● **DESCRIPTION OF THE TASK**
Starting at the line below holding "342> | 45 degrees counterclockwise |" and stopping at the line holding "610> | 45 degrees counterclockwise |", print every line exactly, both ends included, and leave the rest out.

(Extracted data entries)
┌────────

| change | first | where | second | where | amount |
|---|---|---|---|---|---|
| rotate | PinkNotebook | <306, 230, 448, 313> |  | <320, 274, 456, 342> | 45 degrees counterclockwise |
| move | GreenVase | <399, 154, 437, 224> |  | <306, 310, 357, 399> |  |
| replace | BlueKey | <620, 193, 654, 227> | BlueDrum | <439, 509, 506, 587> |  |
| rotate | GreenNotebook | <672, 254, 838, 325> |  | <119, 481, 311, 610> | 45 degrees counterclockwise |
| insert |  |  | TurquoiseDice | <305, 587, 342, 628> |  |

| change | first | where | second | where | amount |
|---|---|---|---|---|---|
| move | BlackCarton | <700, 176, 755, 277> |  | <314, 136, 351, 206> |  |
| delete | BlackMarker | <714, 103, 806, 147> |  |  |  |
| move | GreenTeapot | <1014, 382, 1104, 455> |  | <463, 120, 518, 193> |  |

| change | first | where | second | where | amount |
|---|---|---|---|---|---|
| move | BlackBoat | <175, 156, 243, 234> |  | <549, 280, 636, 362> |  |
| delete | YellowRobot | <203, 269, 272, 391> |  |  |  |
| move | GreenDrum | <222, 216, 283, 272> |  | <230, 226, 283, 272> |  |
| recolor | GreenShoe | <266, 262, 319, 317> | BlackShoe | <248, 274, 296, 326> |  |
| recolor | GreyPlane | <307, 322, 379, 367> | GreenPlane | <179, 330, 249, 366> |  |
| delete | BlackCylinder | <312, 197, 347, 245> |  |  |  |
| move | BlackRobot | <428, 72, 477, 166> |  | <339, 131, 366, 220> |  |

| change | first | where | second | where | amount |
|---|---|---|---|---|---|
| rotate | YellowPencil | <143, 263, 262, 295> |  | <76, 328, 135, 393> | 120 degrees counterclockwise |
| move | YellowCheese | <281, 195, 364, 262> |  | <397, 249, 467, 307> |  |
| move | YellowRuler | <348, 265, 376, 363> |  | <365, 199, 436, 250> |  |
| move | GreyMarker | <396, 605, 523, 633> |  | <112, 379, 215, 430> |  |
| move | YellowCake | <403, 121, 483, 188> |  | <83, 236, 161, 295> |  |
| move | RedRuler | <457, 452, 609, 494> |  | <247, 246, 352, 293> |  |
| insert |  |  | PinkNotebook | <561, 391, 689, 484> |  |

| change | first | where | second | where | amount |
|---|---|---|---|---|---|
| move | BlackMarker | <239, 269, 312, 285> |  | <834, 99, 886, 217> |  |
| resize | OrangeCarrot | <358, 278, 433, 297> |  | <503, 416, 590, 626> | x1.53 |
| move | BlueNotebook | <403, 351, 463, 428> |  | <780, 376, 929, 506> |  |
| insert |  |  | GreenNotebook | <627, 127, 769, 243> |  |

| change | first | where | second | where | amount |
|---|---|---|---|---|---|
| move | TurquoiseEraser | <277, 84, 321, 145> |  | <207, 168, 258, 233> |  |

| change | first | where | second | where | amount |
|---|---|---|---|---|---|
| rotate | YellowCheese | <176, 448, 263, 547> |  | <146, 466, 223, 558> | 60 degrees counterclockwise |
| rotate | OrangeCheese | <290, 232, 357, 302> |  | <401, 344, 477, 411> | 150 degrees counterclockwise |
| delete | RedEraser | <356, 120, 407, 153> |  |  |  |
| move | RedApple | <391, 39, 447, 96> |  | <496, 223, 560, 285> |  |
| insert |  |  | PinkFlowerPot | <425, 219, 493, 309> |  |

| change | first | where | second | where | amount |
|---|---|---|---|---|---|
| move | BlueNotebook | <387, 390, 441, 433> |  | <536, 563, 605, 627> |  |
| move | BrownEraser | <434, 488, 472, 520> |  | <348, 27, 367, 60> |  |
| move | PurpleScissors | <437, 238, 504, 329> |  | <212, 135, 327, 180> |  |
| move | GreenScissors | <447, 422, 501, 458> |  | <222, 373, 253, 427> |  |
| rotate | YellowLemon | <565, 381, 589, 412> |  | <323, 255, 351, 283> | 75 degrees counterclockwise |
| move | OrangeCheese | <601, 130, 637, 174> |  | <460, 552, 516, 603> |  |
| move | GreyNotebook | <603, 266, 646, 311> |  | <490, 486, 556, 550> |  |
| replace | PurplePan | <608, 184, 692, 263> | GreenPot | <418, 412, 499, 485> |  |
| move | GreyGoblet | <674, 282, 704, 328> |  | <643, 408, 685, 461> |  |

└────────

● **REPLY**
| rotate | PinkNotebook | <306, 230, 448, 313> |  | <320, 274, 456, 342> | 45 degrees counterclockwise |
| move | GreenVase | <399, 154, 437, 224> |  | <306, 310, 357, 399> |  |
| replace | BlueKey | <620, 193, 654, 227> | BlueDrum | <439, 509, 506, 587> |  |
| rotate | GreenNotebook | <672, 254, 838, 325> |  | <119, 481, 311, 610> | 45 degrees counterclockwise |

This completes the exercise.